TASK ITEM: Please print, exactly as written, the line containing "Someone put down the scarlet_pear" and each line after it through the end of the material; pictures stay out.
■ ■ ■ ■ ■
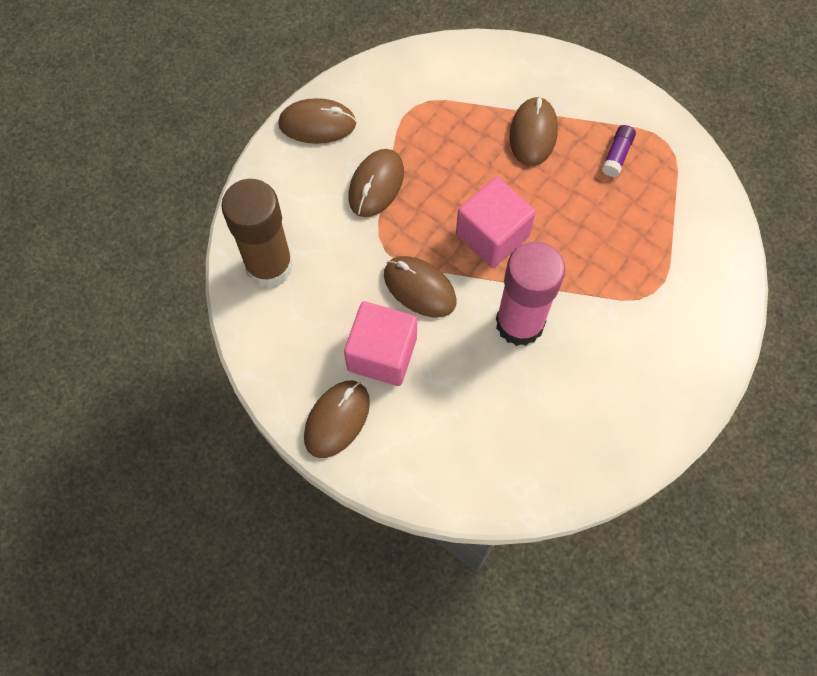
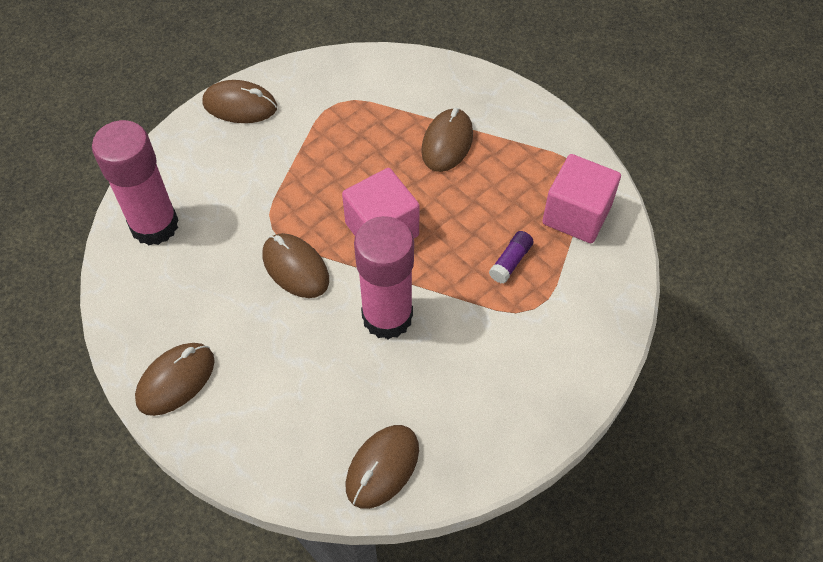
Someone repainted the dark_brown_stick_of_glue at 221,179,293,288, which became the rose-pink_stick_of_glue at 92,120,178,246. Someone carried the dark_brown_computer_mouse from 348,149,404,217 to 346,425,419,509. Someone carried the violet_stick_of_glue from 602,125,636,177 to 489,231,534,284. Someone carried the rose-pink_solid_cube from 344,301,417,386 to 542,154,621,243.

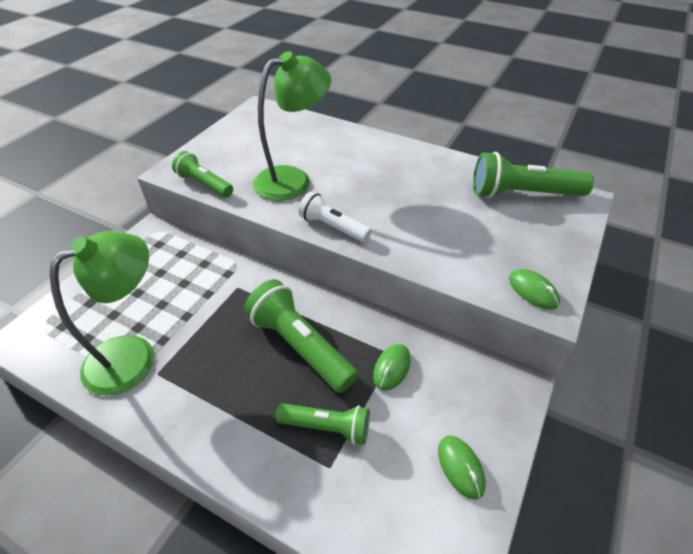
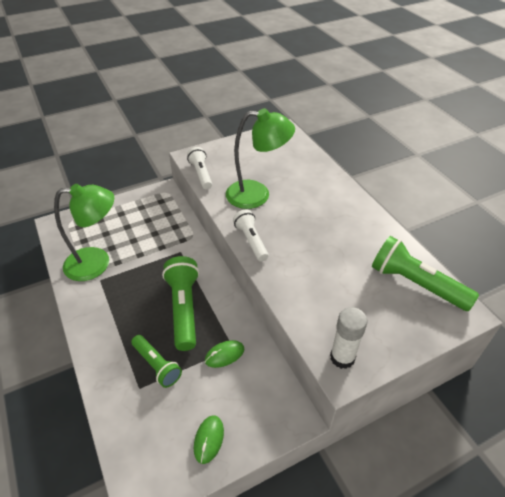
Someone repainted the green_torch at 172,151,233,197, which became the pure_white_torch at 187,147,212,190. Someone swapped the green_computer_mouse at 509,269,560,310 for the pure_white_stick_of_glue at 330,307,367,369.

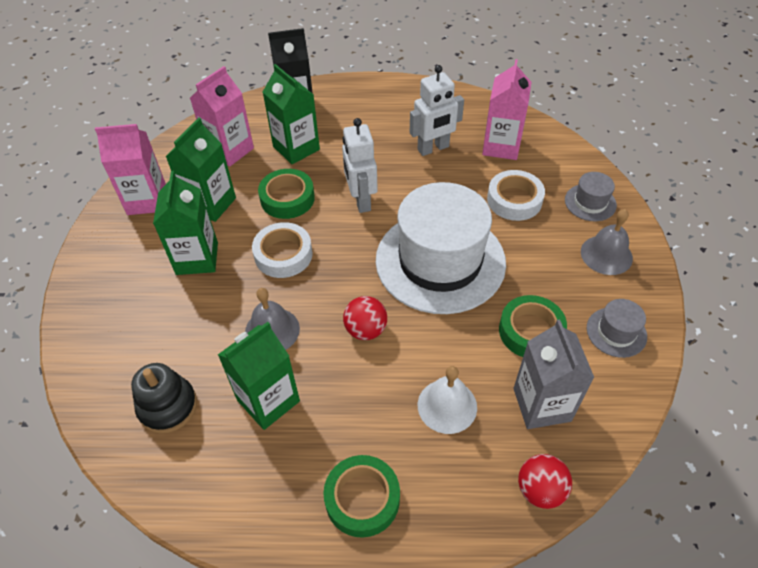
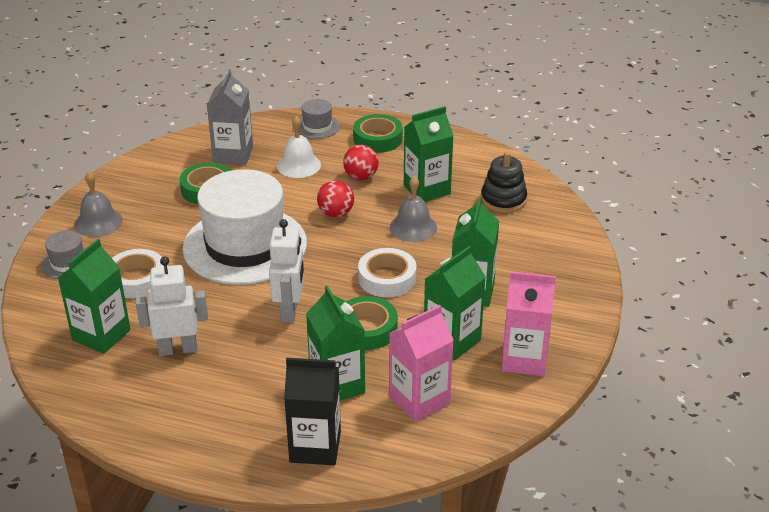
Someone repainted the rose-pink_juice_carton at 482,59,532,160, which became the green_juice_carton at 58,239,131,354. Someone carried the gray_hat from 587,299,647,358 to 299,99,340,139. Someone carried the scarlet_ball from 518,454,572,509 to 343,145,379,180.

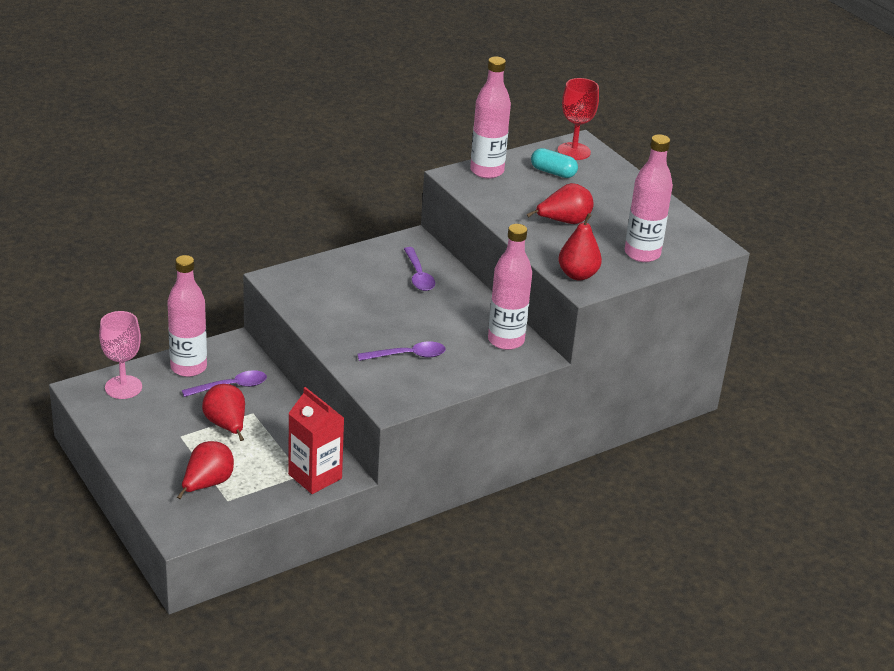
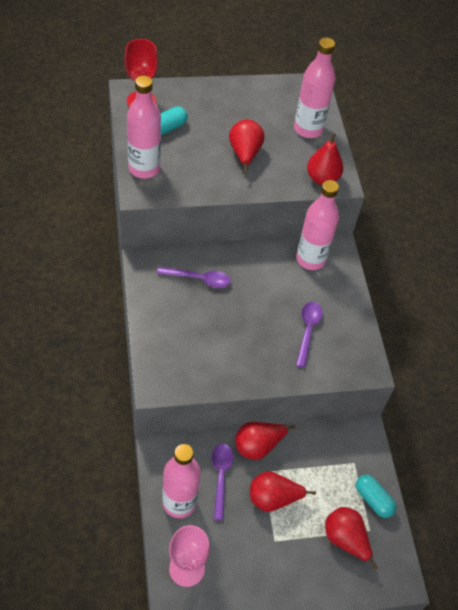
Someone put down the scarlet_pear at 235,422,295,460. Someone put down the turquoise_pill at 356,474,396,518. Someone took away the scarlet_juice_carton at 288,387,344,494.

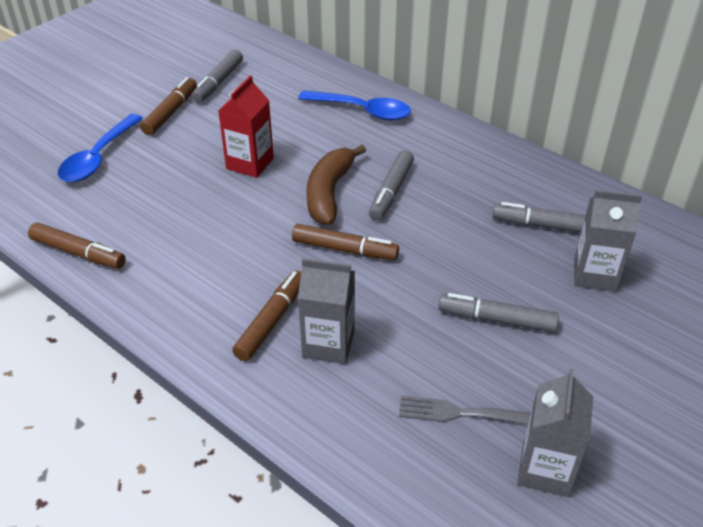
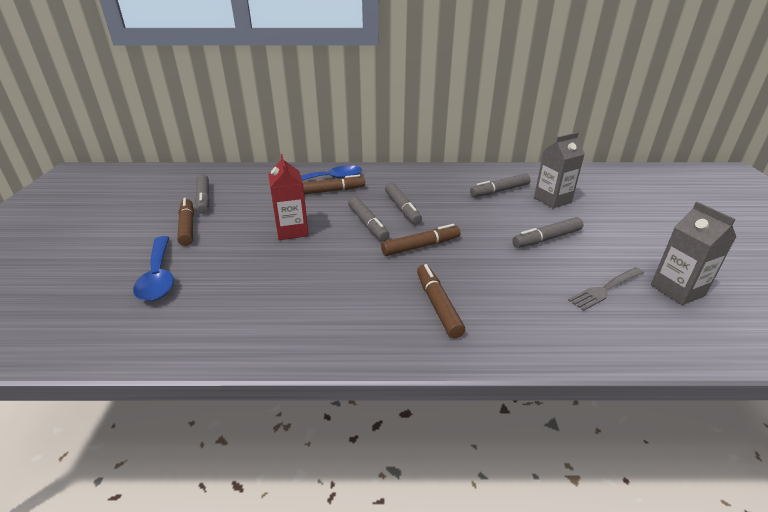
Someone carried the dark_brown_marker_pen from 28,223,126,269 to 303,175,365,195. Someone swapped the dark_brown_banana_fruit at 307,145,366,225 for the gray_marker_pen at 348,197,390,241. Someone took away the gray_juice_carton at 298,258,355,364.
■ ■ ■ ■ ■
EXERCISE ANSWER:
Someone put down the scarlet_pear at 235,422,295,460. Someone put down the turquoise_pill at 356,474,396,518. Someone took away the scarlet_juice_carton at 288,387,344,494.

Someone carried the dark_brown_marker_pen from 28,223,126,269 to 303,175,365,195. Someone swapped the dark_brown_banana_fruit at 307,145,366,225 for the gray_marker_pen at 348,197,390,241. Someone took away the gray_juice_carton at 298,258,355,364.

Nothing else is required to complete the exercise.